Colored object listings
>>>>>

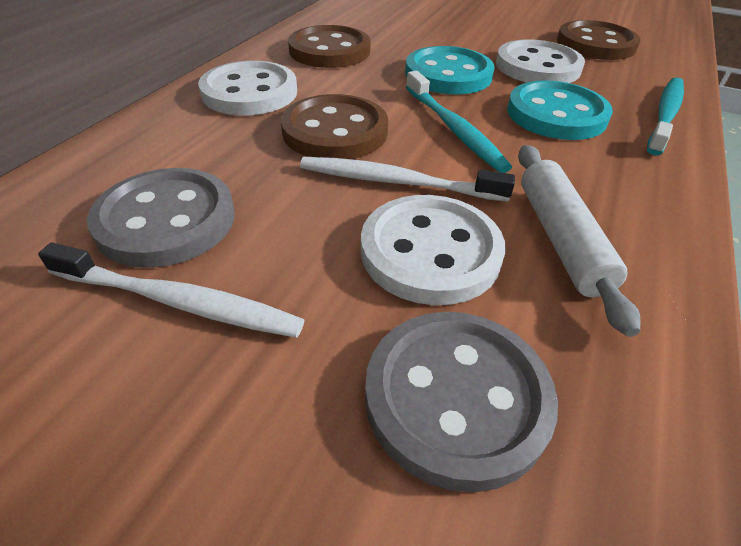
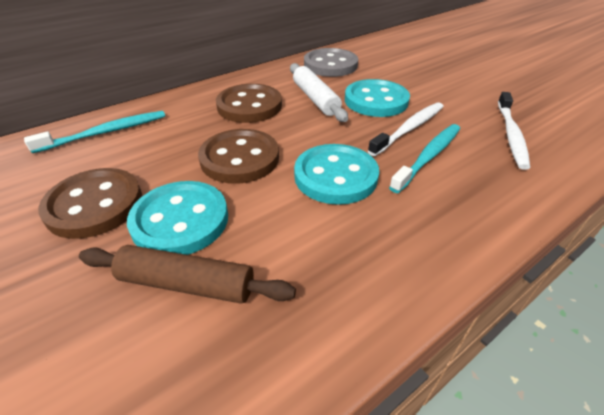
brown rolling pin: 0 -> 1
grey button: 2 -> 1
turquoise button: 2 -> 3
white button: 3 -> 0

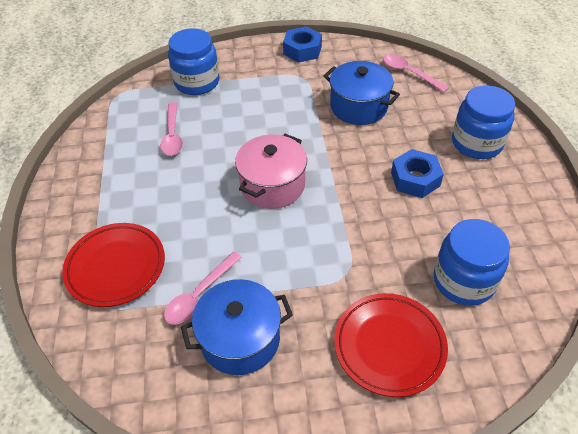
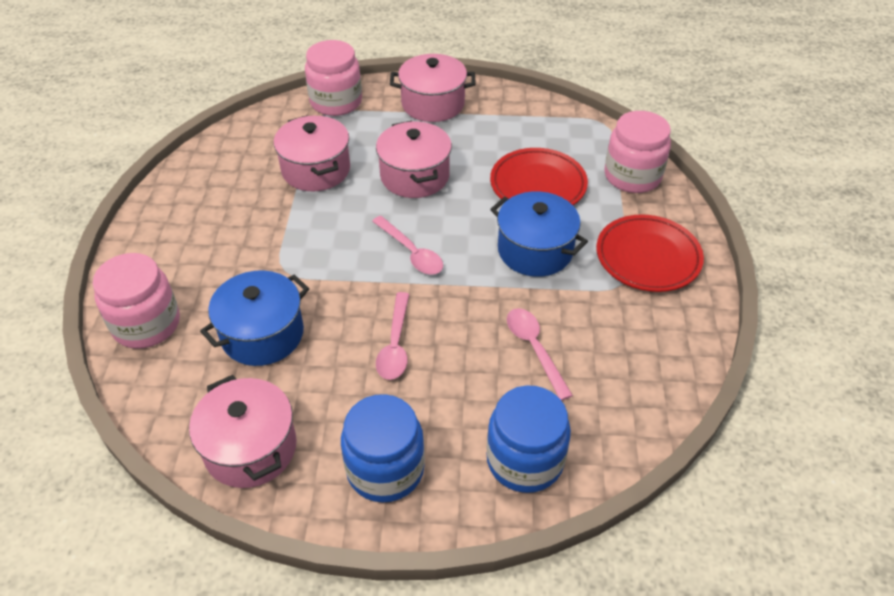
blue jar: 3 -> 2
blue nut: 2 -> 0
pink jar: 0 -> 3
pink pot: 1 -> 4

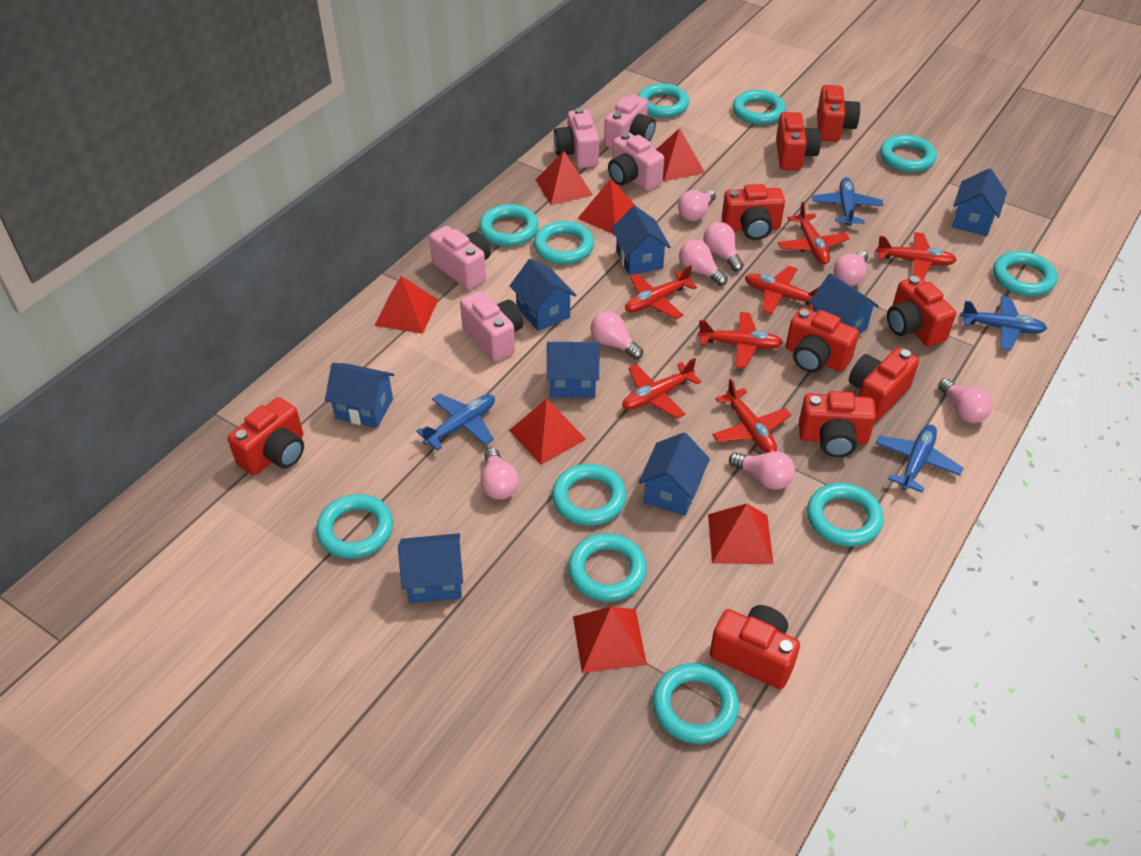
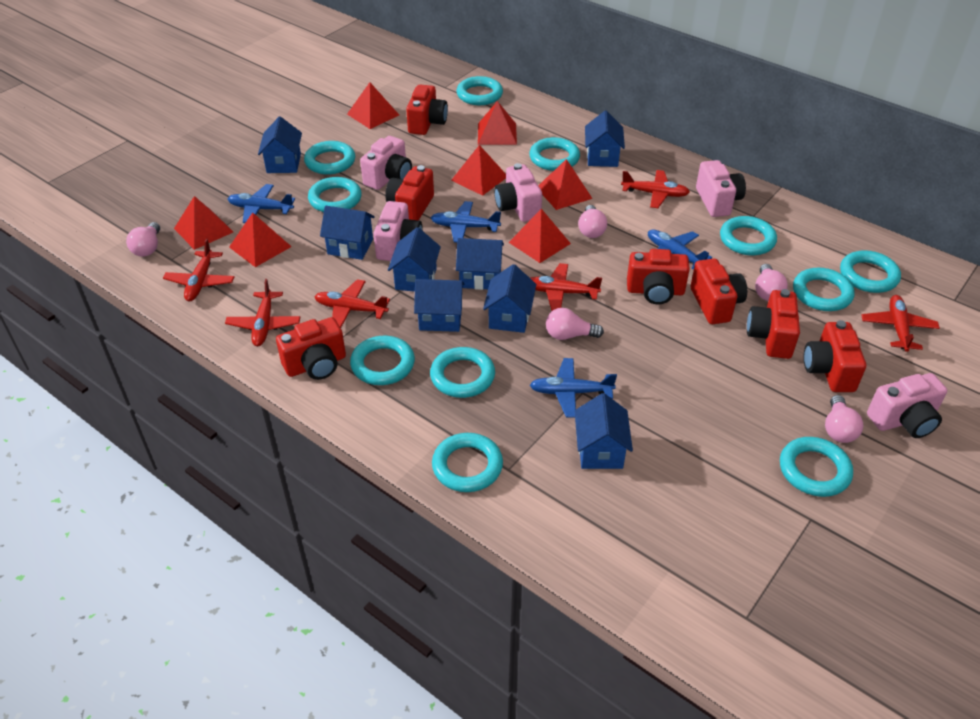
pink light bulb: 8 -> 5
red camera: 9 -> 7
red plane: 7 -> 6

<<<<<

TASK ITEM >> State how many lines of the records contain the string "pink". The number is the whole answer.

ANSWER BOX >> 3